## [Task objective]
One part of the entries below is wanted: the lines from the one containing "POT1 pin SIG: A0 -> 11" through the one containing "RGB3 pin R: none -> TX". Write those out exactly and nothing else.
--- Dataset extract Enclosed Below ---
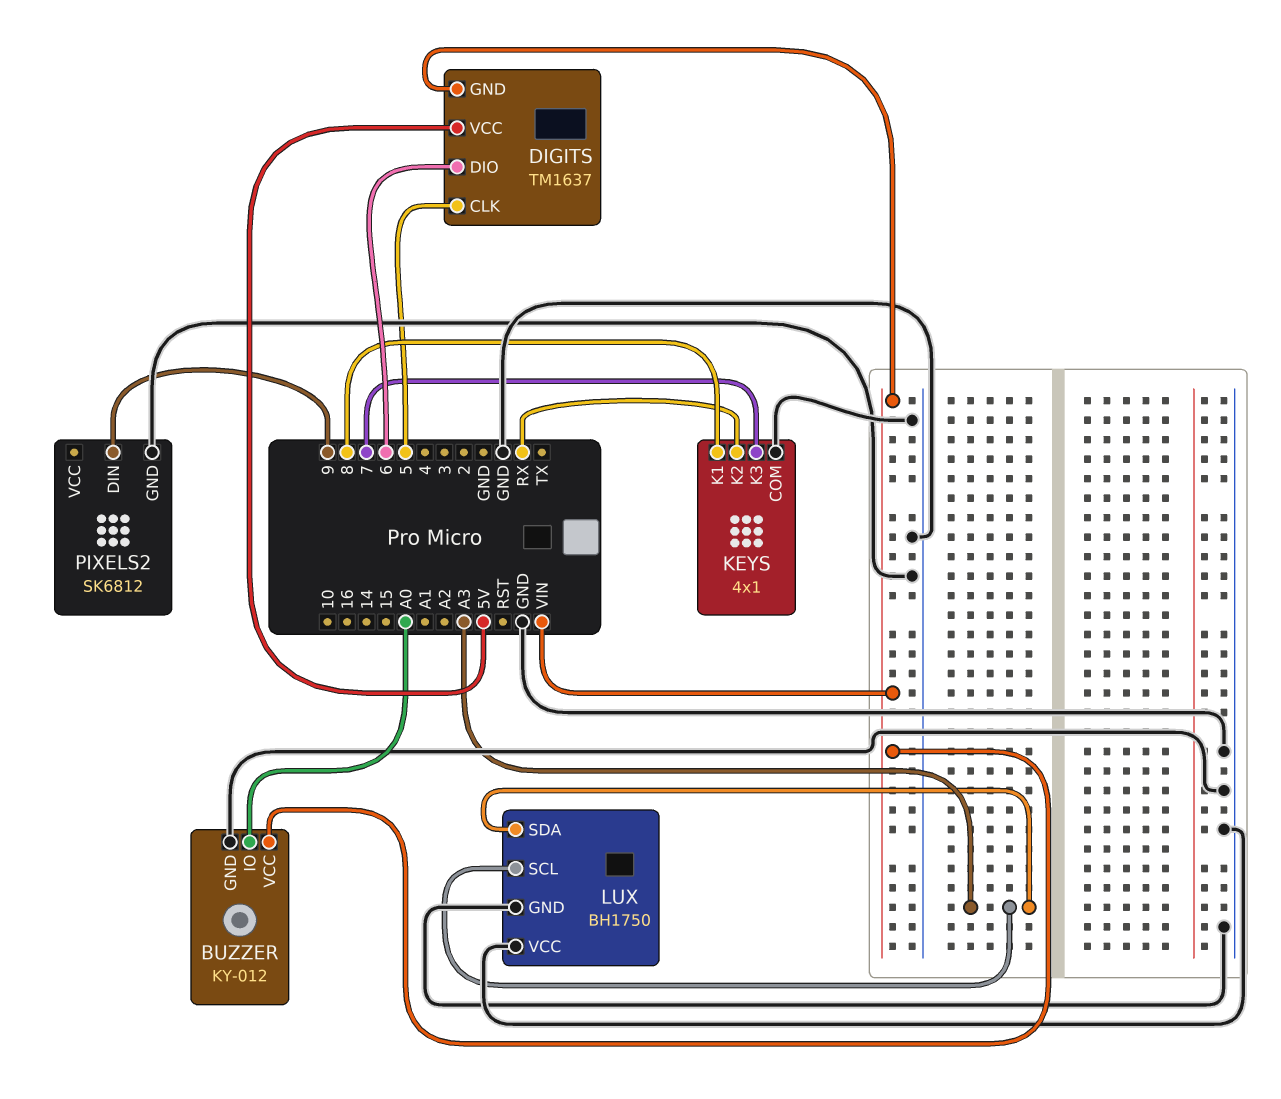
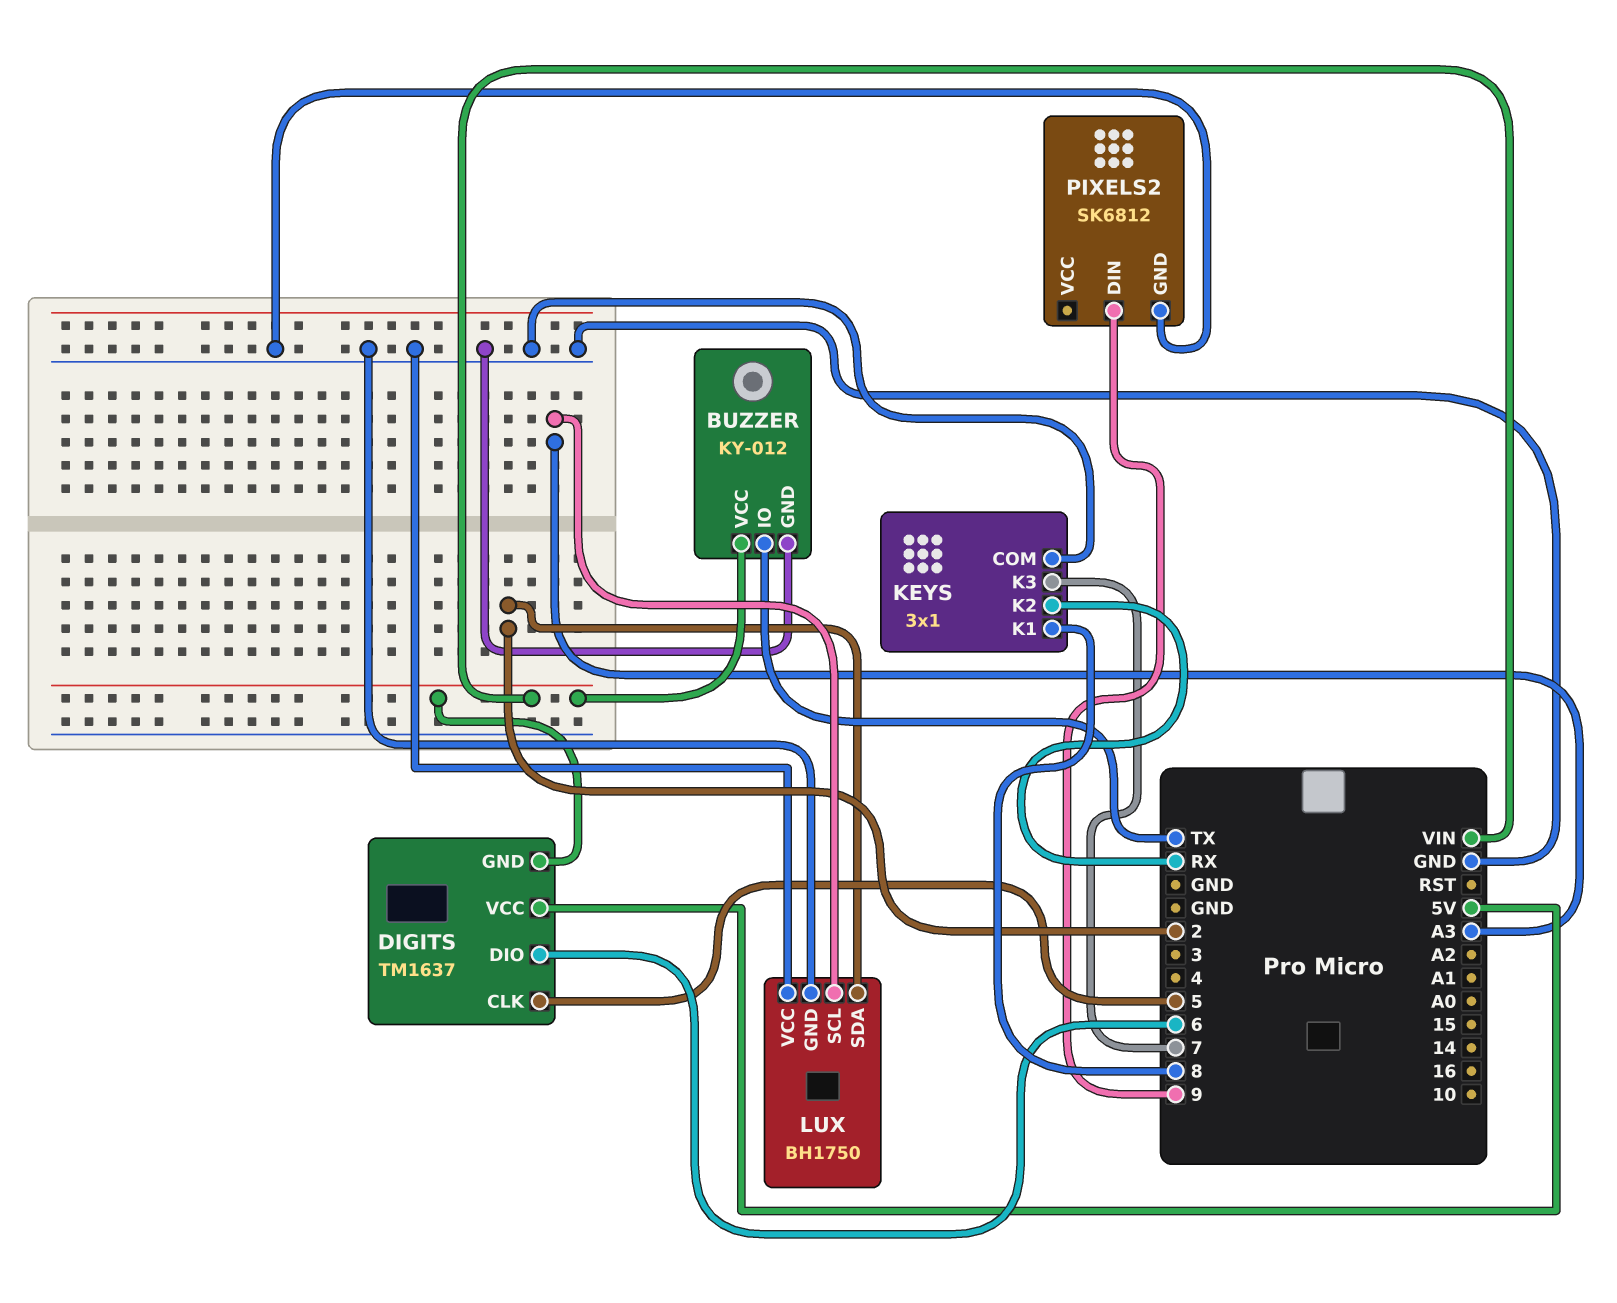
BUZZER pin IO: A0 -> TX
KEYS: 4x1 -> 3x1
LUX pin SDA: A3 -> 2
--- End of Enclosed Dataset extract ---
--- Dataset extract Enclosed Below ---
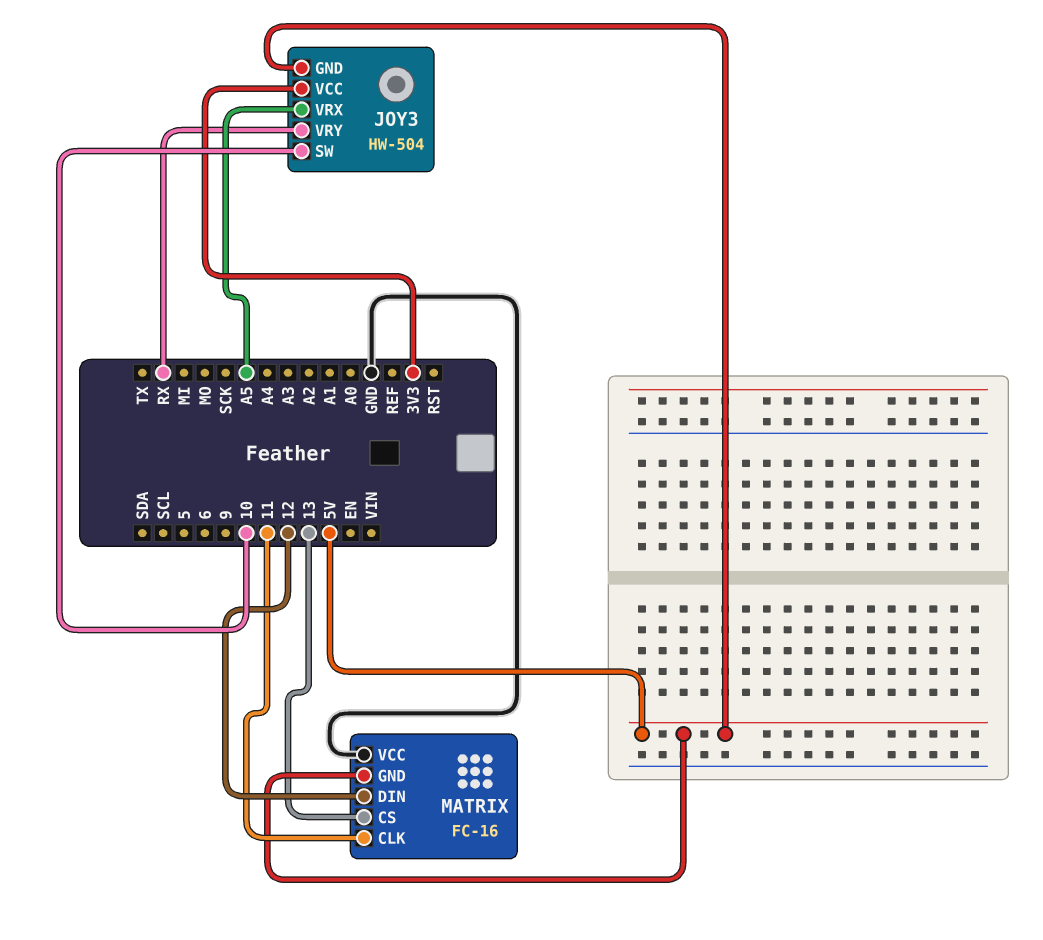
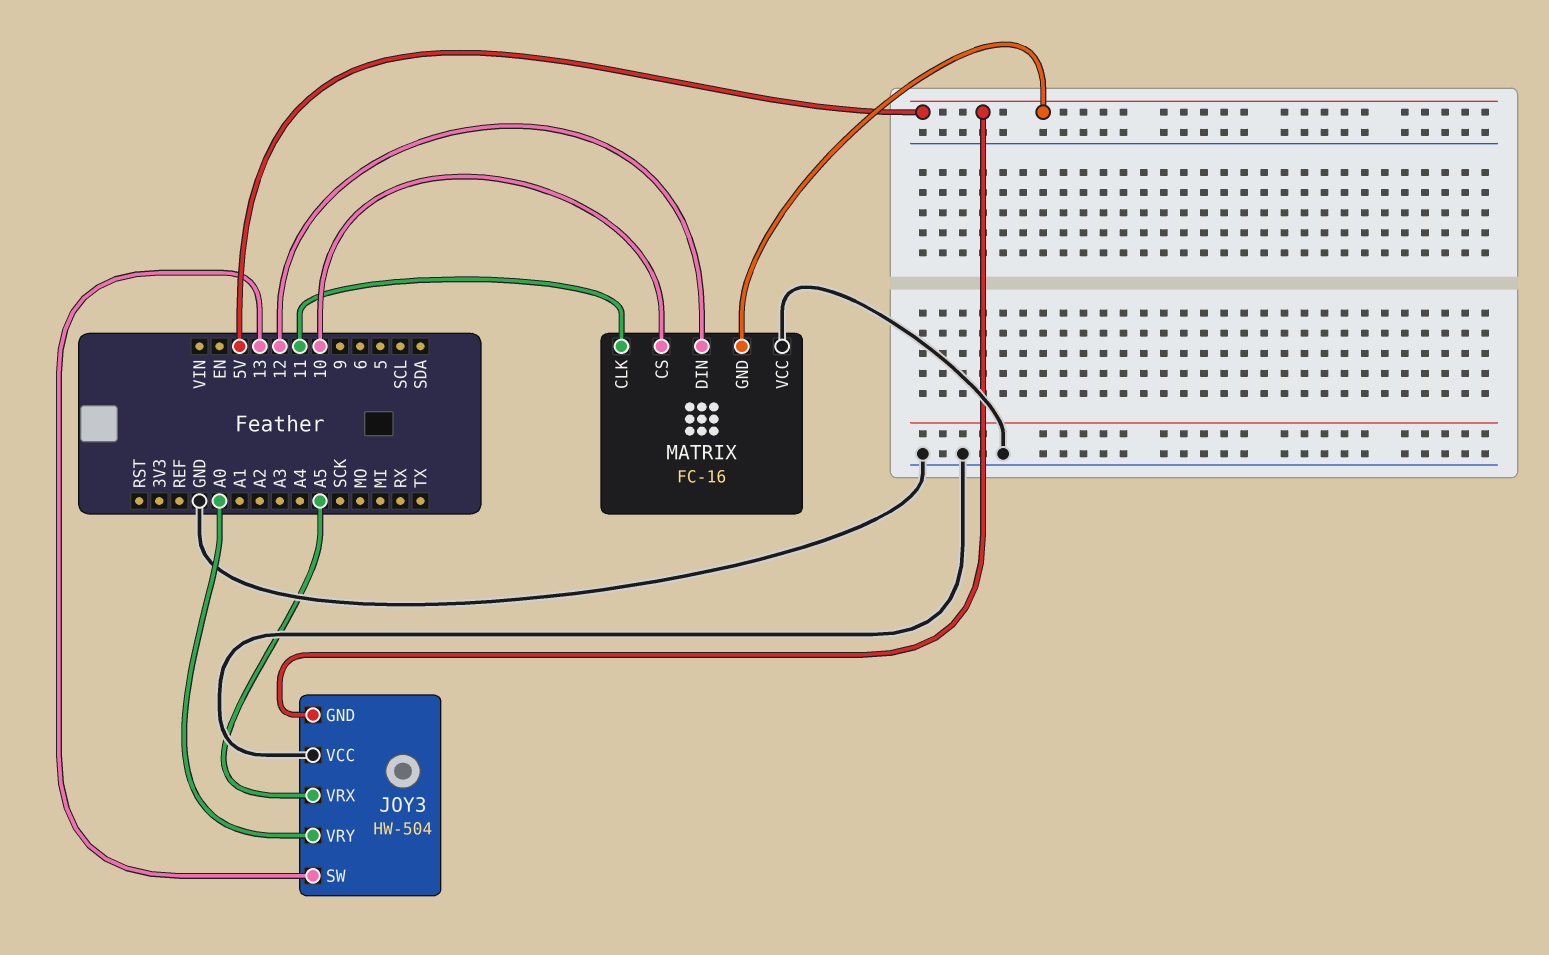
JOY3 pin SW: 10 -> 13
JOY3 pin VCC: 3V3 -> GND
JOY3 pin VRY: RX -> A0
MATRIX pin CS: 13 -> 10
--- End of Enclosed Dataset extract ---
--- Dataset extract Enclosed Below ---
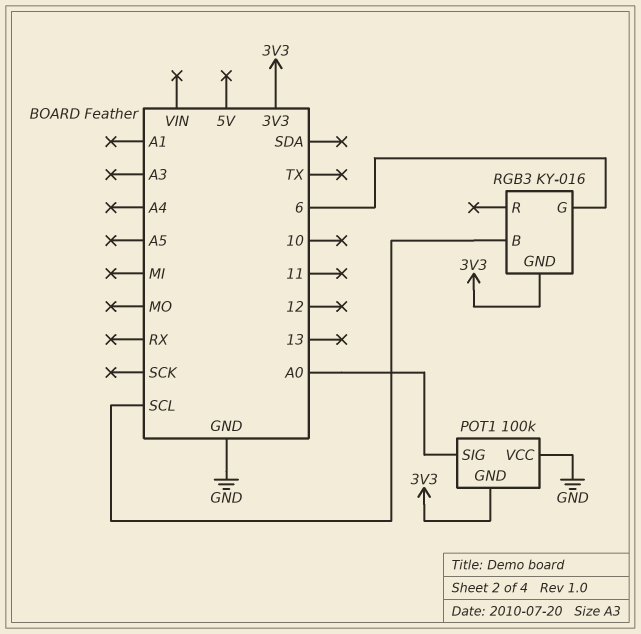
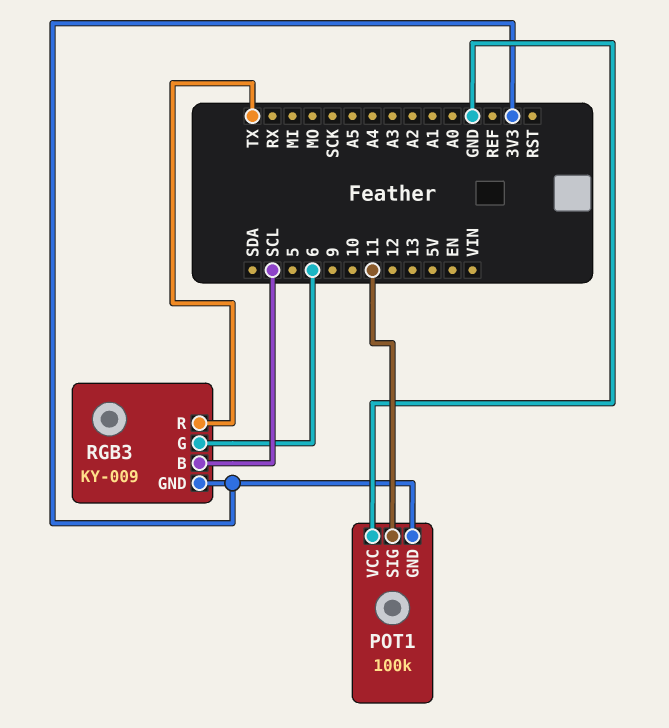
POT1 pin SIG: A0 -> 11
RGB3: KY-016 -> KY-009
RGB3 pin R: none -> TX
--- End of Enclosed Dataset extract ---
## [Your response]
POT1 pin SIG: A0 -> 11
RGB3: KY-016 -> KY-009
RGB3 pin R: none -> TX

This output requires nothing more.